Data excerpts:
┄┄┄┄┄┄

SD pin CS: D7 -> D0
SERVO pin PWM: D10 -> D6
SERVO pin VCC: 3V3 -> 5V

┄┄┄┄┄┄

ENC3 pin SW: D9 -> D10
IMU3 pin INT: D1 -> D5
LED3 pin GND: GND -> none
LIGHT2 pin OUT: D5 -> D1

┄┄┄┄┄┄

Required action:
Where does the string "SERVO" occur in the data above? Copy every line that holds it.

Exercise answer:
SERVO pin PWM: D10 -> D6
SERVO pin VCC: 3V3 -> 5V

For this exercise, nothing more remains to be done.